◆ What is expected:
Restate all of the entries exactly, each line as it stands.

Items listed in a dataset

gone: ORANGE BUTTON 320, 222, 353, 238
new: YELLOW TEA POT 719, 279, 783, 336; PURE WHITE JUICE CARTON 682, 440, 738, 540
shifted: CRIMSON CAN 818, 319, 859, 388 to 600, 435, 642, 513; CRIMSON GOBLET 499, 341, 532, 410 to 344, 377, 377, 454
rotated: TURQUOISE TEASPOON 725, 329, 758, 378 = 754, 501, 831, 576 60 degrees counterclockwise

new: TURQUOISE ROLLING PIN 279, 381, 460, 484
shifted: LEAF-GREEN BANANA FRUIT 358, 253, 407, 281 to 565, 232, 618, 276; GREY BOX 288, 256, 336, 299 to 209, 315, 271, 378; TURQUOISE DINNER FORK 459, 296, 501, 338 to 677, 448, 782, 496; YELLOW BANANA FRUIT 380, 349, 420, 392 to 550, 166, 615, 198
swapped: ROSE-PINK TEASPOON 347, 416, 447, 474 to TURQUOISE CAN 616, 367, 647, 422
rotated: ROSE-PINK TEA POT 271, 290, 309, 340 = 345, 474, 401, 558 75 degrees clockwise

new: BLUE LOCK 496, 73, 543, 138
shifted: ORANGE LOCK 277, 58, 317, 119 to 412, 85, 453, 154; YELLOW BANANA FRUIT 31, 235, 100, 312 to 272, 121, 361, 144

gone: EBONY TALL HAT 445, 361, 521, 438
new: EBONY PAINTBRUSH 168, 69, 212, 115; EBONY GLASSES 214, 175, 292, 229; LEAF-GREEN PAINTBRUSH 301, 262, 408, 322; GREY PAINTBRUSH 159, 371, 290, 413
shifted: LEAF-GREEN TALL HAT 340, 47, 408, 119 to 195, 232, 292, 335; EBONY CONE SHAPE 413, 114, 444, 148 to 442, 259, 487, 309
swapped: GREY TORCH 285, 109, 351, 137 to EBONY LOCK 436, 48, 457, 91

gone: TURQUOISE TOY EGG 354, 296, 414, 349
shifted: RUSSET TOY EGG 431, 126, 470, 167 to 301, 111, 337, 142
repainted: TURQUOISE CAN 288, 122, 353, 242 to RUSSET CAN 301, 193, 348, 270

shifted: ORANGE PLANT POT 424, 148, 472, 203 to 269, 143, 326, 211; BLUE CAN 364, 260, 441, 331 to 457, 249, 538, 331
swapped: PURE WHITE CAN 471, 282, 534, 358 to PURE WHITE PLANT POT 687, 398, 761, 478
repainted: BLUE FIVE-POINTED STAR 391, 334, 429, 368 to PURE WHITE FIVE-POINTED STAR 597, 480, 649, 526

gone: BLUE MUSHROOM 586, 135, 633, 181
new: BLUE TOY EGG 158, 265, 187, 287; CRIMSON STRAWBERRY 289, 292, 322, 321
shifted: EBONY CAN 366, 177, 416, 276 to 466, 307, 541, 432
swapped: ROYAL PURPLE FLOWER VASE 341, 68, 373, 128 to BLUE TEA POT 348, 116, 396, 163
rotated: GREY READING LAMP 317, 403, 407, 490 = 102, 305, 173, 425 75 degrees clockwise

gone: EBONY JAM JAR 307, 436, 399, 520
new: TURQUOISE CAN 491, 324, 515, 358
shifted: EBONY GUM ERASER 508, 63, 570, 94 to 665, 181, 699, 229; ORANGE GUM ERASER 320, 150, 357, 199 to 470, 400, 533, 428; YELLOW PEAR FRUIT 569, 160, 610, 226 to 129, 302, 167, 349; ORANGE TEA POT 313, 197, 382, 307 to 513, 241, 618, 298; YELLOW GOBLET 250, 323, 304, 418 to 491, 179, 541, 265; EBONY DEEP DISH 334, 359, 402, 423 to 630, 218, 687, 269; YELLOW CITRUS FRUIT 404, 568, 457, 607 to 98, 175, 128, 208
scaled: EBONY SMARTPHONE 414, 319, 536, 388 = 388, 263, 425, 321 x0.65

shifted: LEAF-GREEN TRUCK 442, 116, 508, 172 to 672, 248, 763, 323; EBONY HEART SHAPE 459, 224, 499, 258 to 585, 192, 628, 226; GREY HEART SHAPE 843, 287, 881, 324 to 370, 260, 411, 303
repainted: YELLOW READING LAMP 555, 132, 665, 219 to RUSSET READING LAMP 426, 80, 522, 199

◆ Exercise output:
gone: ORANGE BUTTON 320, 222, 353, 238
new: YELLOW TEA POT 719, 279, 783, 336; PURE WHITE JUICE CARTON 682, 440, 738, 540
shifted: CRIMSON CAN 818, 319, 859, 388 to 600, 435, 642, 513; CRIMSON GOBLET 499, 341, 532, 410 to 344, 377, 377, 454
rotated: TURQUOISE TEASPOON 725, 329, 758, 378 = 754, 501, 831, 576 60 degrees counterclockwise

new: TURQUOISE ROLLING PIN 279, 381, 460, 484
shifted: LEAF-GREEN BANANA FRUIT 358, 253, 407, 281 to 565, 232, 618, 276; GREY BOX 288, 256, 336, 299 to 209, 315, 271, 378; TURQUOISE DINNER FORK 459, 296, 501, 338 to 677, 448, 782, 496; YELLOW BANANA FRUIT 380, 349, 420, 392 to 550, 166, 615, 198
swapped: ROSE-PINK TEASPOON 347, 416, 447, 474 to TURQUOISE CAN 616, 367, 647, 422
rotated: ROSE-PINK TEA POT 271, 290, 309, 340 = 345, 474, 401, 558 75 degrees clockwise

new: BLUE LOCK 496, 73, 543, 138
shifted: ORANGE LOCK 277, 58, 317, 119 to 412, 85, 453, 154; YELLOW BANANA FRUIT 31, 235, 100, 312 to 272, 121, 361, 144

gone: EBONY TALL HAT 445, 361, 521, 438
new: EBONY PAINTBRUSH 168, 69, 212, 115; EBONY GLASSES 214, 175, 292, 229; LEAF-GREEN PAINTBRUSH 301, 262, 408, 322; GREY PAINTBRUSH 159, 371, 290, 413
shifted: LEAF-GREEN TALL HAT 340, 47, 408, 119 to 195, 232, 292, 335; EBONY CONE SHAPE 413, 114, 444, 148 to 442, 259, 487, 309
swapped: GREY TORCH 285, 109, 351, 137 to EBONY LOCK 436, 48, 457, 91

gone: TURQUOISE TOY EGG 354, 296, 414, 349
shifted: RUSSET TOY EGG 431, 126, 470, 167 to 301, 111, 337, 142
repainted: TURQUOISE CAN 288, 122, 353, 242 to RUSSET CAN 301, 193, 348, 270

shifted: ORANGE PLANT POT 424, 148, 472, 203 to 269, 143, 326, 211; BLUE CAN 364, 260, 441, 331 to 457, 249, 538, 331
swapped: PURE WHITE CAN 471, 282, 534, 358 to PURE WHITE PLANT POT 687, 398, 761, 478
repainted: BLUE FIVE-POINTED STAR 391, 334, 429, 368 to PURE WHITE FIVE-POINTED STAR 597, 480, 649, 526

gone: BLUE MUSHROOM 586, 135, 633, 181
new: BLUE TOY EGG 158, 265, 187, 287; CRIMSON STRAWBERRY 289, 292, 322, 321
shifted: EBONY CAN 366, 177, 416, 276 to 466, 307, 541, 432
swapped: ROYAL PURPLE FLOWER VASE 341, 68, 373, 128 to BLUE TEA POT 348, 116, 396, 163
rotated: GREY READING LAMP 317, 403, 407, 490 = 102, 305, 173, 425 75 degrees clockwise

gone: EBONY JAM JAR 307, 436, 399, 520
new: TURQUOISE CAN 491, 324, 515, 358
shifted: EBONY GUM ERASER 508, 63, 570, 94 to 665, 181, 699, 229; ORANGE GUM ERASER 320, 150, 357, 199 to 470, 400, 533, 428; YELLOW PEAR FRUIT 569, 160, 610, 226 to 129, 302, 167, 349; ORANGE TEA POT 313, 197, 382, 307 to 513, 241, 618, 298; YELLOW GOBLET 250, 323, 304, 418 to 491, 179, 541, 265; EBONY DEEP DISH 334, 359, 402, 423 to 630, 218, 687, 269; YELLOW CITRUS FRUIT 404, 568, 457, 607 to 98, 175, 128, 208
scaled: EBONY SMARTPHONE 414, 319, 536, 388 = 388, 263, 425, 321 x0.65

shifted: LEAF-GREEN TRUCK 442, 116, 508, 172 to 672, 248, 763, 323; EBONY HEART SHAPE 459, 224, 499, 258 to 585, 192, 628, 226; GREY HEART SHAPE 843, 287, 881, 324 to 370, 260, 411, 303
repainted: YELLOW READING LAMP 555, 132, 665, 219 to RUSSET READING LAMP 426, 80, 522, 199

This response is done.